** Records supplied follows **

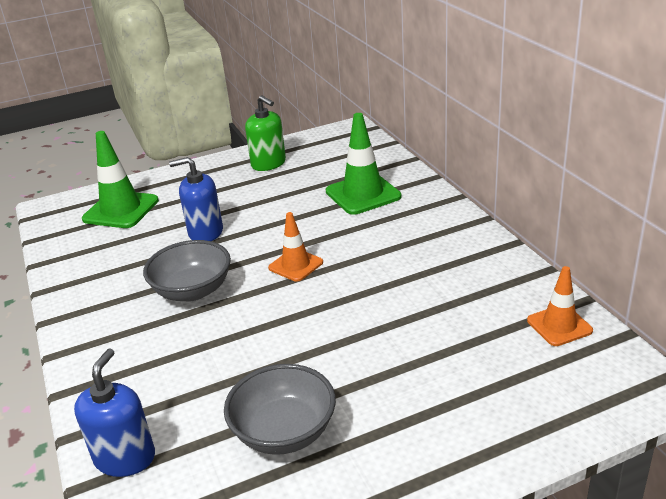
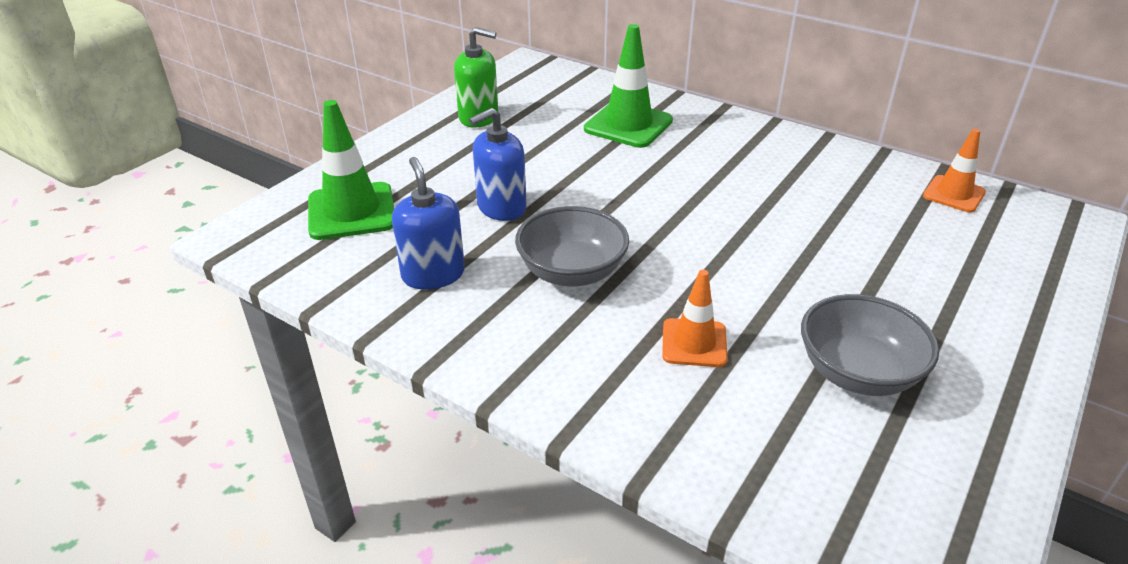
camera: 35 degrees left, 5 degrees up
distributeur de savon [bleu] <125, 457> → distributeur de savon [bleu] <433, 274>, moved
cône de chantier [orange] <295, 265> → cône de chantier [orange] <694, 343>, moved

** End of Records supplied **
** Records supplied follows **

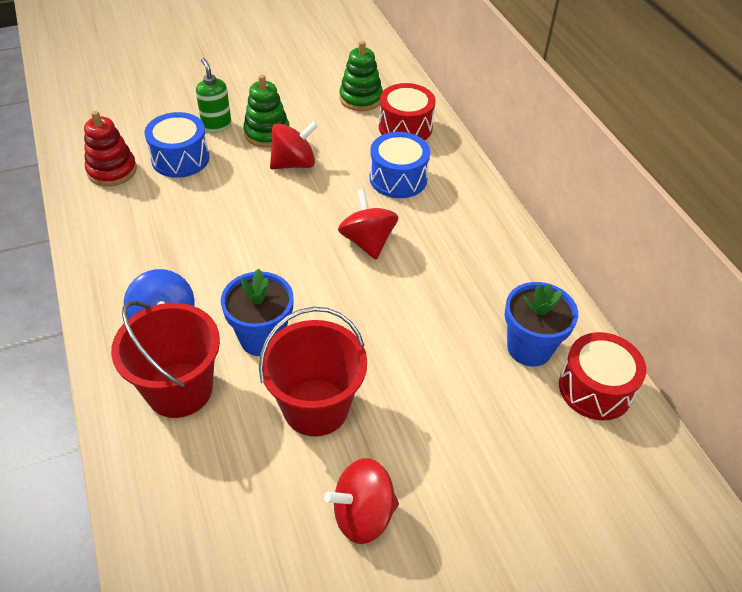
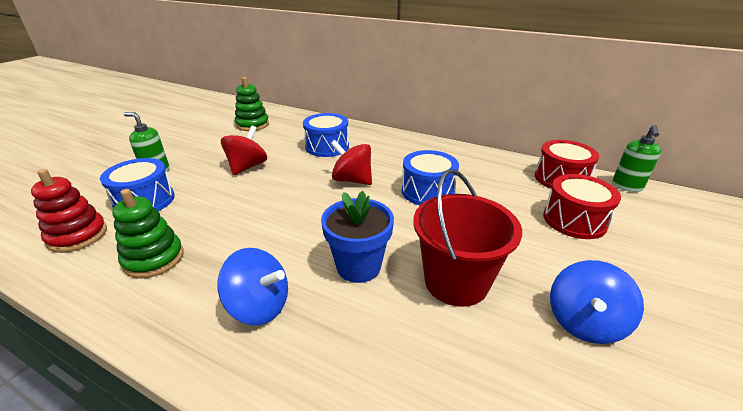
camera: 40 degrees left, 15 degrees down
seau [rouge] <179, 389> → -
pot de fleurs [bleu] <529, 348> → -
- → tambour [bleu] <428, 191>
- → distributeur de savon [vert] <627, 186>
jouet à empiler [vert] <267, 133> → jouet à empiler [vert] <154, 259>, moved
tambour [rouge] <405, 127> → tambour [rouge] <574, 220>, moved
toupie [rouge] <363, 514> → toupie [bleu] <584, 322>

** End of Records supplied **

- **Problem requirements**
From the records above, reproduce exactly the lines from the one with "tambour [rouge] <405, 127>" to the one with "toupie [rouge] <363, 514>", both included, and no others.

- **Reply to the exercise**
tambour [rouge] <405, 127> → tambour [rouge] <574, 220>, moved
toupie [rouge] <363, 514> → toupie [bleu] <584, 322>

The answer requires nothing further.